- **Exercise details**:
Reproduce all the entries, matching the original word for word.

[Before-and-after change records]
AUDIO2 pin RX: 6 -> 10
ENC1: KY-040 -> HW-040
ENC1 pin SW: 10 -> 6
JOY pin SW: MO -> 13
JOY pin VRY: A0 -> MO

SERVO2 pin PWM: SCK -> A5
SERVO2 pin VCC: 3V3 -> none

- **Response to the task**:
AUDIO2 pin RX: 6 -> 10
ENC1: KY-040 -> HW-040
ENC1 pin SW: 10 -> 6
JOY pin SW: MO -> 13
JOY pin VRY: A0 -> MO

SERVO2 pin PWM: SCK -> A5
SERVO2 pin VCC: 3V3 -> none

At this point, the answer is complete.